▶ Extracted records
--- --- ---

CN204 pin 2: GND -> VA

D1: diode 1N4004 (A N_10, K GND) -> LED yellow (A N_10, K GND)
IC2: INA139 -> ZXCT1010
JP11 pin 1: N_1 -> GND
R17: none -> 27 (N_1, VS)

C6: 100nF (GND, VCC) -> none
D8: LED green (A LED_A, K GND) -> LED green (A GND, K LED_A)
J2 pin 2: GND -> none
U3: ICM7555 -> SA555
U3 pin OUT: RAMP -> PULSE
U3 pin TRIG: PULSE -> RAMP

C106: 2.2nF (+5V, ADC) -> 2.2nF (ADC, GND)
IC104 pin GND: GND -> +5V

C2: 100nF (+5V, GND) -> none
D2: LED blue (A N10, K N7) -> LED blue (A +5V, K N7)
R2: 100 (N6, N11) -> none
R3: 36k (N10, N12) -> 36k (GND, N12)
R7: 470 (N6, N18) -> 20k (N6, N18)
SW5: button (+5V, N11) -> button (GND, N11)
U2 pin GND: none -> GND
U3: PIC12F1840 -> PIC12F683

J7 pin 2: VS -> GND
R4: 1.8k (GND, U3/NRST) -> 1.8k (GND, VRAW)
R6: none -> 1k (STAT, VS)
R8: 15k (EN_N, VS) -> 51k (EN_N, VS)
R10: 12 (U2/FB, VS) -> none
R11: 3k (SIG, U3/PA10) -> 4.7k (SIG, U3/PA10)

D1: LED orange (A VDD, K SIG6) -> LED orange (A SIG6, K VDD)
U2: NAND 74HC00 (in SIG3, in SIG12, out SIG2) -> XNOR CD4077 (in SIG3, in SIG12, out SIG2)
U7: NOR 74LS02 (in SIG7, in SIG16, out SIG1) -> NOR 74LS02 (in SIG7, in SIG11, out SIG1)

--- --- ---

▶ Problem requirements
Using the records above, restate word for word the lines from the one with "R7: 470 (N6, N18) -> 20k (N6, N18)" through the one with "R6: none -> 1k (STAT, VS)", both included.

▶ Solution to this task
R7: 470 (N6, N18) -> 20k (N6, N18)
SW5: button (+5V, N11) -> button (GND, N11)
U2 pin GND: none -> GND
U3: PIC12F1840 -> PIC12F683

J7 pin 2: VS -> GND
R4: 1.8k (GND, U3/NRST) -> 1.8k (GND, VRAW)
R6: none -> 1k (STAT, VS)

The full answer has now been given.